### [Material provided]
..........

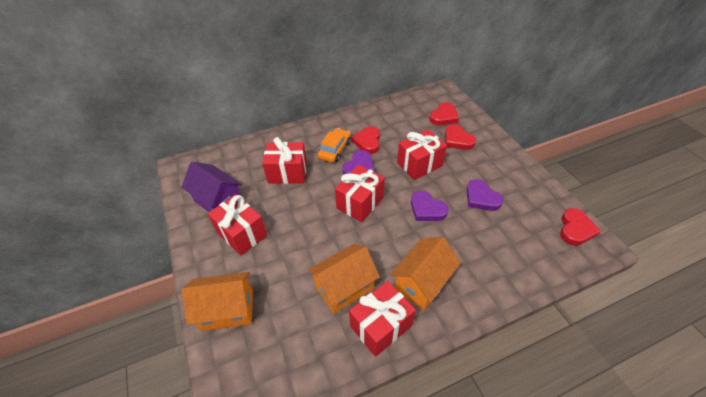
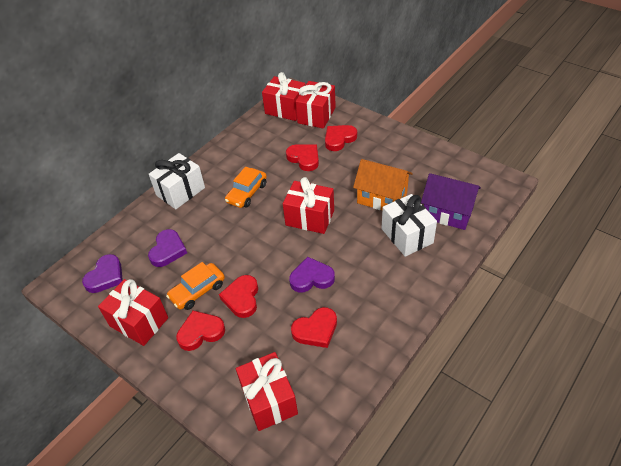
orange car: 1 -> 2
orange house: 3 -> 1
red heart: 4 -> 5
white gift: 0 -> 2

..........

The reply should repeat the data in full, exactly as given, and contain no pictures.

orange car: 1 -> 2
orange house: 3 -> 1
red heart: 4 -> 5
white gift: 0 -> 2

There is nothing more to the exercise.